__What to work on__:
Each line of the records is to be returned verbatim, with the images omitted.

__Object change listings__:
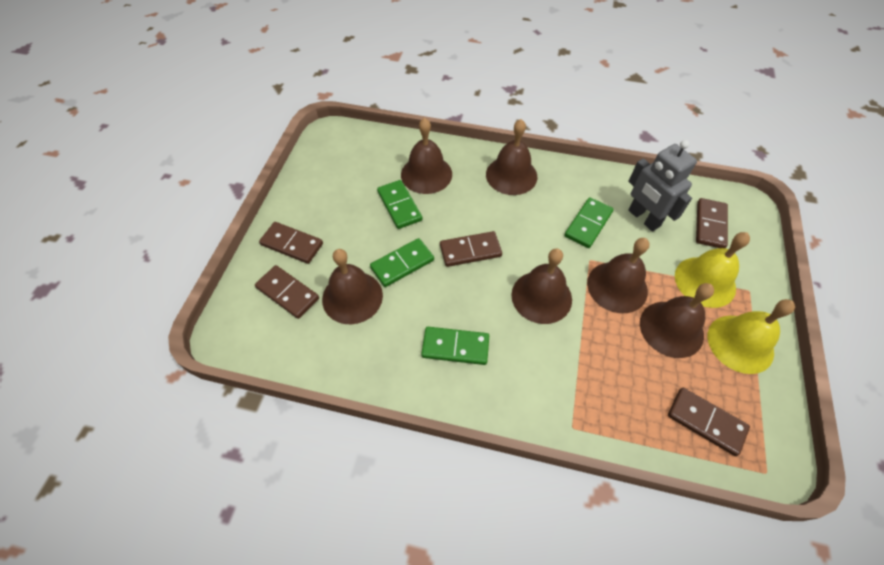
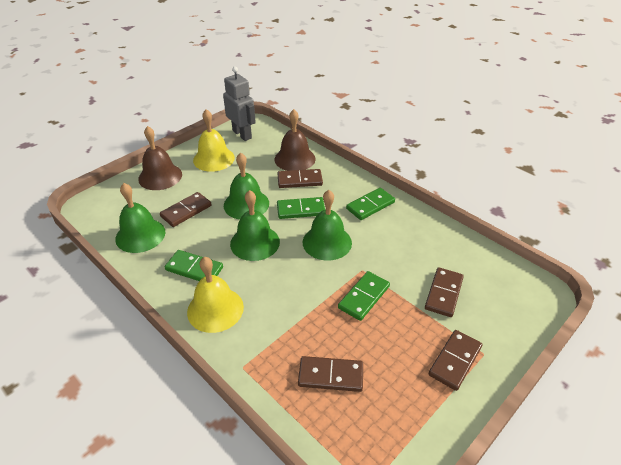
brown bell: 6 -> 2
green bell: 0 -> 4

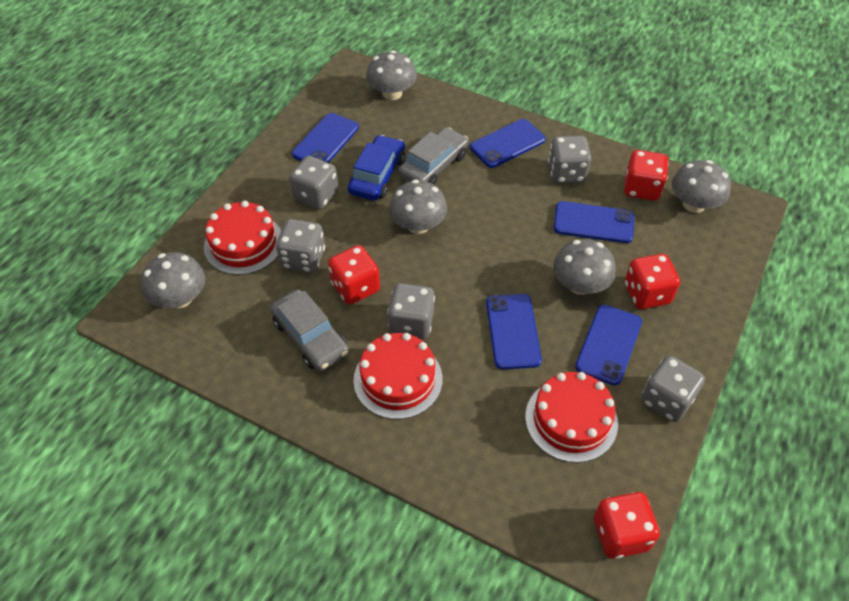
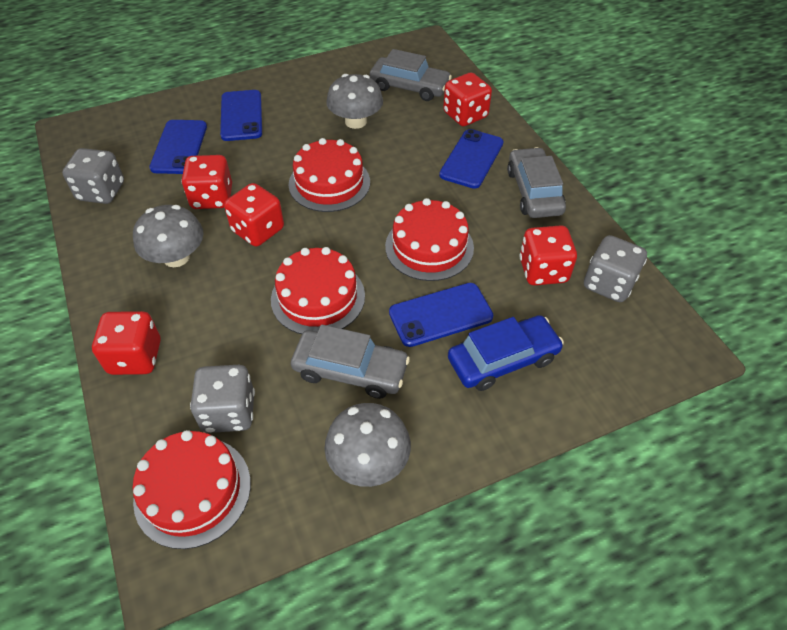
blue phone: 5 -> 4
grey car: 2 -> 3
grey dice: 5 -> 3
grey mushroom: 5 -> 3
red cake: 3 -> 4
red dice: 4 -> 5

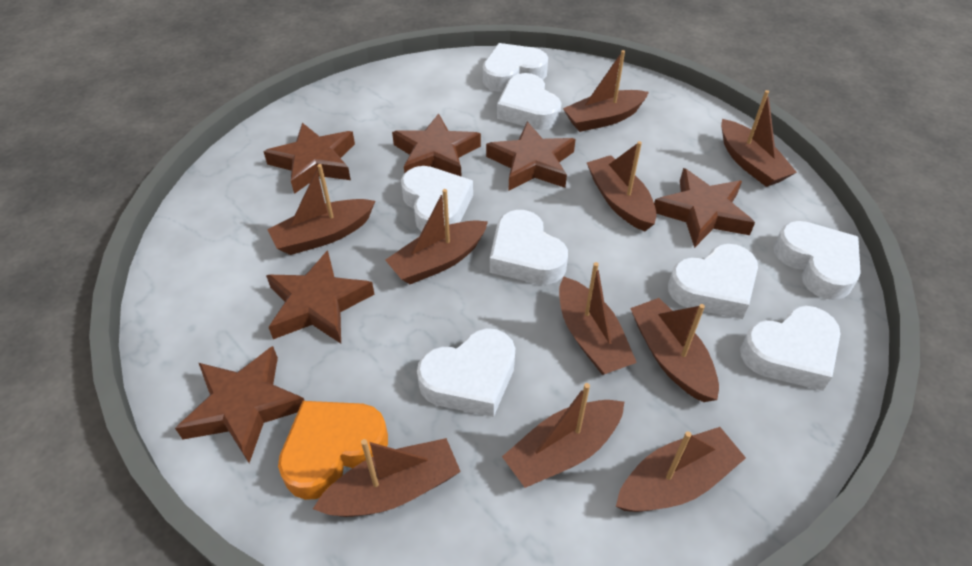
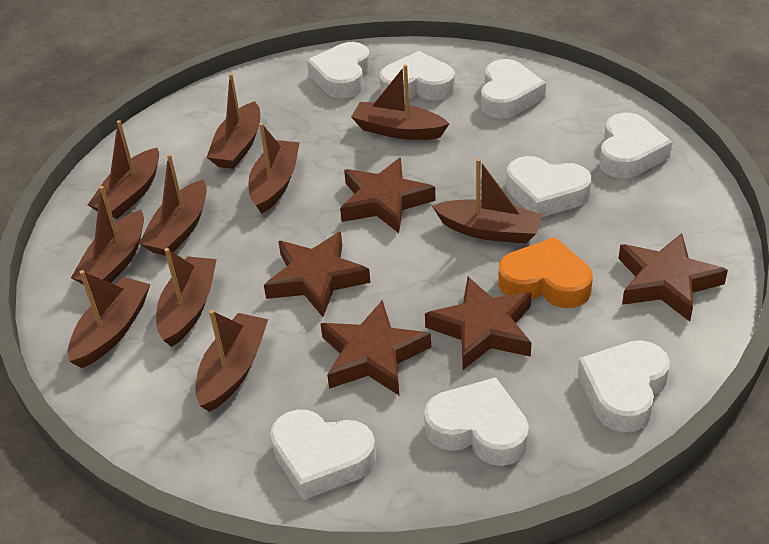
brown star: 6 -> 5

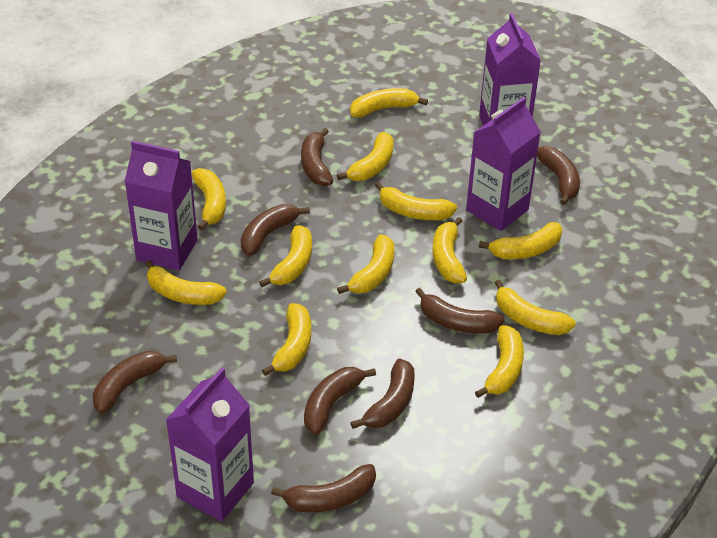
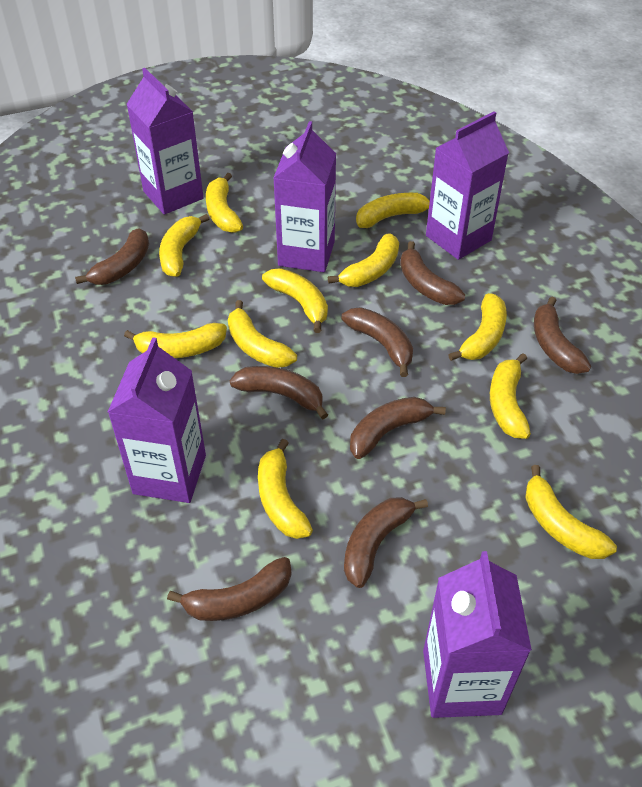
purple carton: 4 -> 5
yellow banana: 12 -> 11

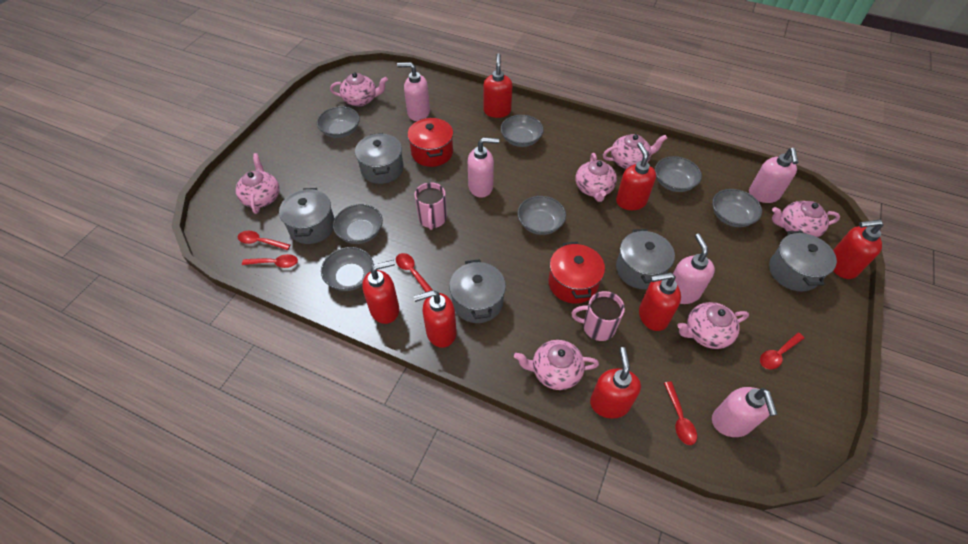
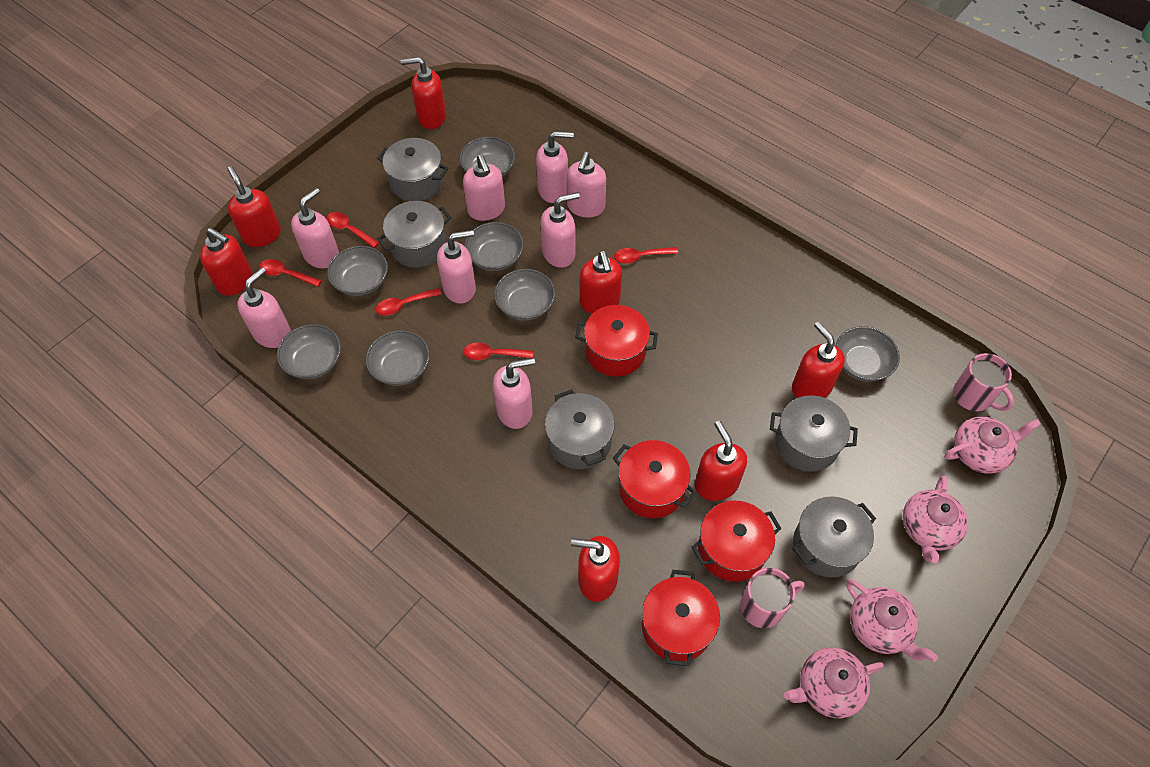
pink soap dispenser: 5 -> 8
pink teapot: 7 -> 4
red pot: 2 -> 4

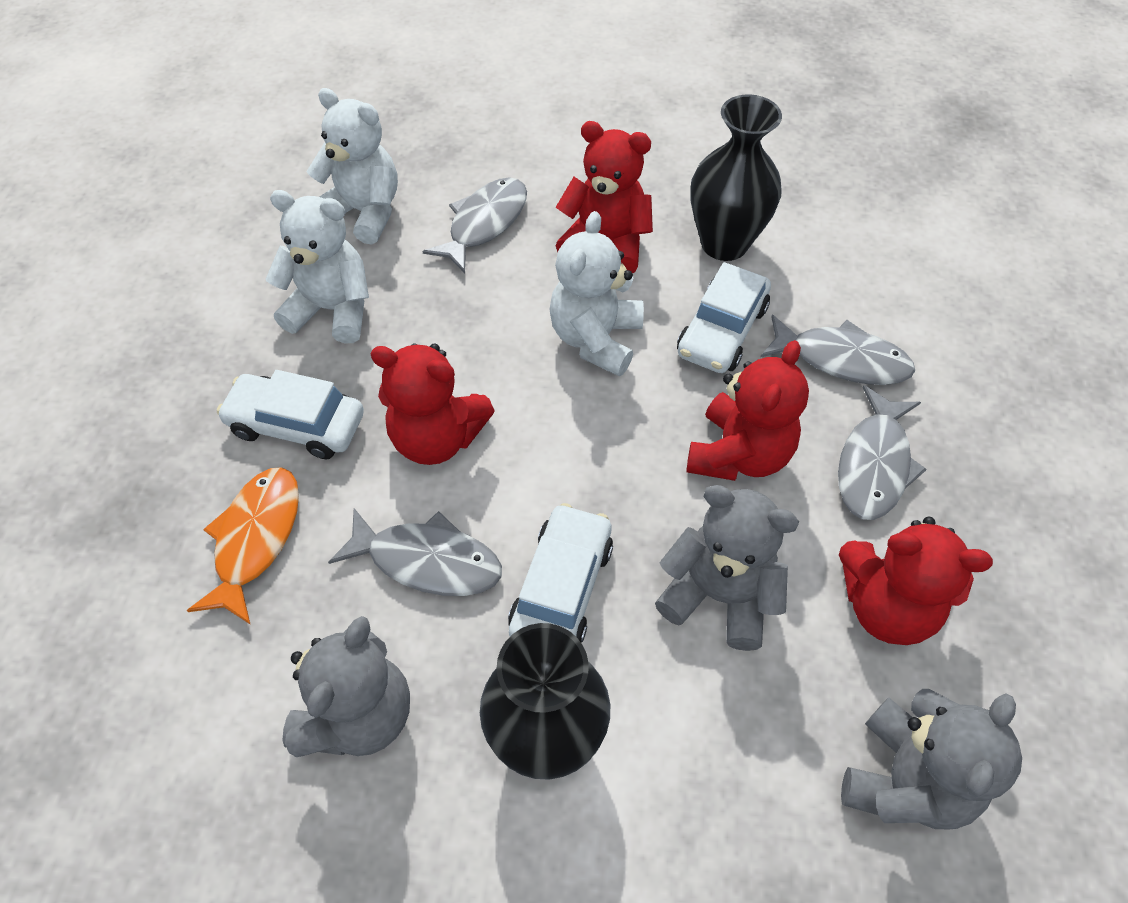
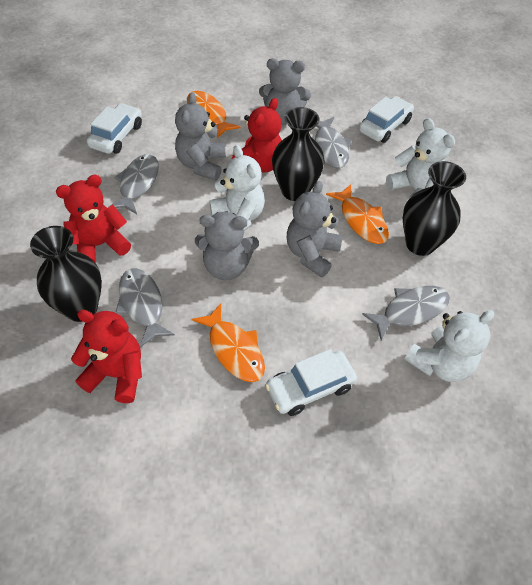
black vase: 2 -> 3
grey teddy bear: 3 -> 4
orange fish: 1 -> 3
red teddy bear: 4 -> 3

__Solved problem__:
brown bell: 6 -> 2
green bell: 0 -> 4

blue phone: 5 -> 4
grey car: 2 -> 3
grey dice: 5 -> 3
grey mushroom: 5 -> 3
red cake: 3 -> 4
red dice: 4 -> 5

brown star: 6 -> 5

purple carton: 4 -> 5
yellow banana: 12 -> 11

pink soap dispenser: 5 -> 8
pink teapot: 7 -> 4
red pot: 2 -> 4

black vase: 2 -> 3
grey teddy bear: 3 -> 4
orange fish: 1 -> 3
red teddy bear: 4 -> 3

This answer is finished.